> WORK INSTRUCTIONS: Return only the lines of the listing below that run from the line with "green clock [165,185,212,280] ->" through the line with "red spinning top [816,241,860,284]", both ends included, exactly as written.

◇ ◇ ◇ ◇ ◇

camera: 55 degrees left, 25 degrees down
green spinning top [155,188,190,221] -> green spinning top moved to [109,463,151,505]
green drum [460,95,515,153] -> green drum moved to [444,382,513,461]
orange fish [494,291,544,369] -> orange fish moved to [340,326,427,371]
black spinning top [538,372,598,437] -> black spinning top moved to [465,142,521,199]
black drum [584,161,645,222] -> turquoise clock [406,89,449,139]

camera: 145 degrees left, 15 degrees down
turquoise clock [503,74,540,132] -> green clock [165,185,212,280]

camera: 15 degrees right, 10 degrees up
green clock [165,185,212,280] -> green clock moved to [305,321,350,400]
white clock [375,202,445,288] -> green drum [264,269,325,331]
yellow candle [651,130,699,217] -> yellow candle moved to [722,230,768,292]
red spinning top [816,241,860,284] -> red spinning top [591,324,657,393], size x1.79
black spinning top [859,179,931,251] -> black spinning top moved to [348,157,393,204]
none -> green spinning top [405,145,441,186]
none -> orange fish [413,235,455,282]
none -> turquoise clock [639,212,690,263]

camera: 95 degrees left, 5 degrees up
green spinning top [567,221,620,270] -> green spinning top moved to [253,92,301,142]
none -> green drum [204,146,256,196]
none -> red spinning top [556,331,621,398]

◇ ◇ ◇ ◇ ◇

> YOUR SOLUTION:
green clock [165,185,212,280] -> green clock moved to [305,321,350,400]
white clock [375,202,445,288] -> green drum [264,269,325,331]
yellow candle [651,130,699,217] -> yellow candle moved to [722,230,768,292]
red spinning top [816,241,860,284] -> red spinning top [591,324,657,393], size x1.79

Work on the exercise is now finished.